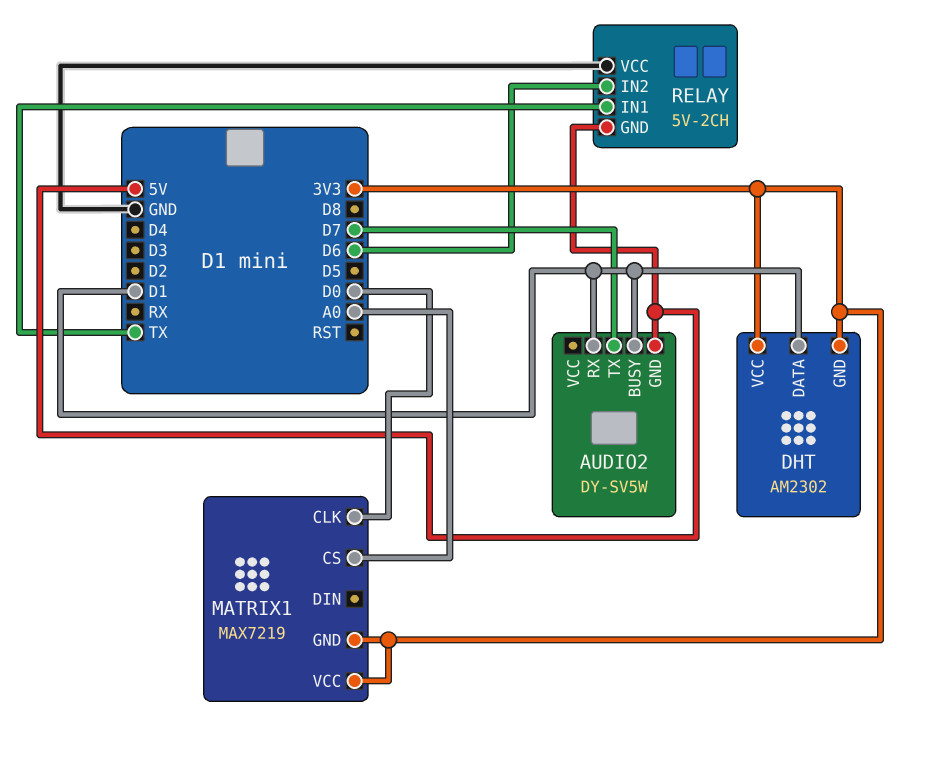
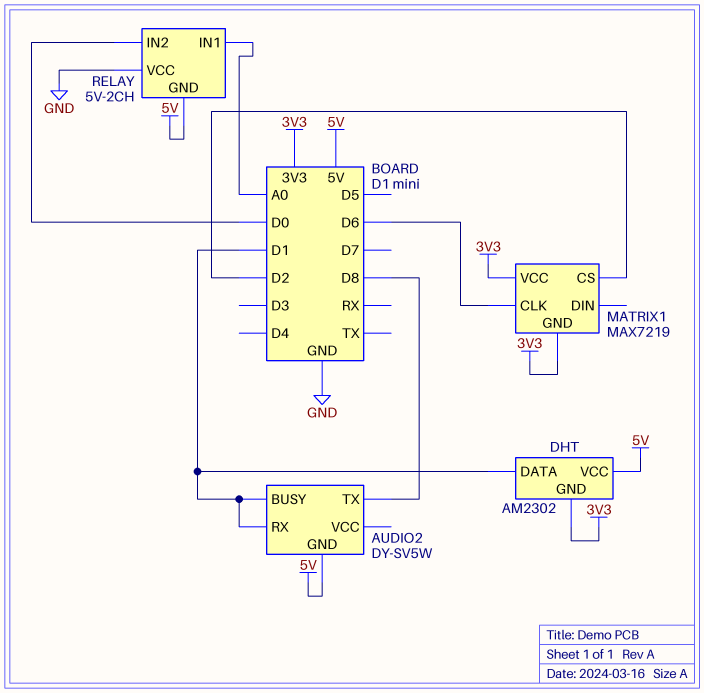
AUDIO2 pin TX: D7 -> D8
DHT pin VCC: 3V3 -> 5V
MATRIX1 pin CLK: D0 -> D6
MATRIX1 pin CS: A0 -> D2
RELAY pin IN1: TX -> A0
RELAY pin IN2: D6 -> D0

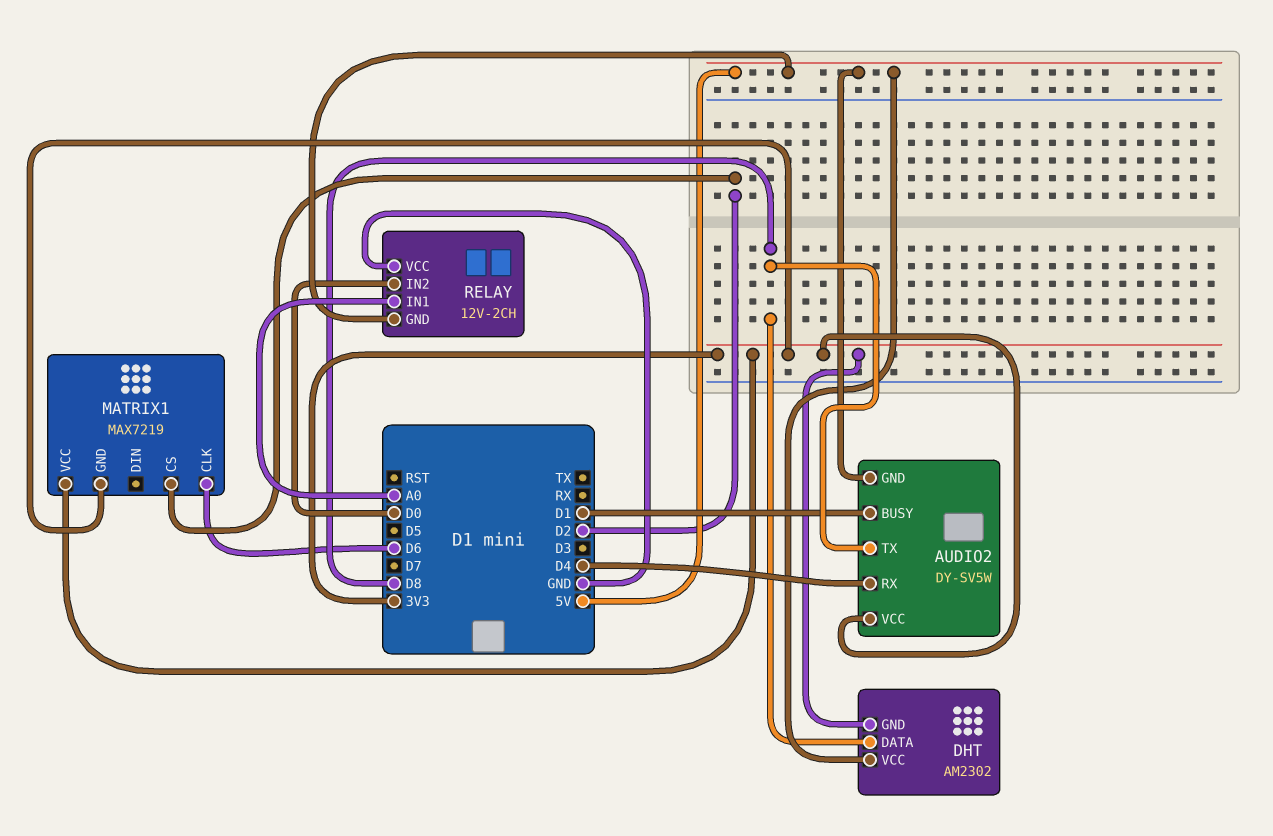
AUDIO2 pin RX: D1 -> D4
AUDIO2 pin VCC: none -> 3V3
DHT pin DATA: D1 -> D8
RELAY: 5V-2CH -> 12V-2CH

--- EXERCISE DESCRIPTION ---
From the first line to the last, copy the records exactly and skip the pictures.

--- EXERCISE RESPONSE ---
AUDIO2 pin TX: D7 -> D8
DHT pin VCC: 3V3 -> 5V
MATRIX1 pin CLK: D0 -> D6
MATRIX1 pin CS: A0 -> D2
RELAY pin IN1: TX -> A0
RELAY pin IN2: D6 -> D0

AUDIO2 pin RX: D1 -> D4
AUDIO2 pin VCC: none -> 3V3
DHT pin DATA: D1 -> D8
RELAY: 5V-2CH -> 12V-2CH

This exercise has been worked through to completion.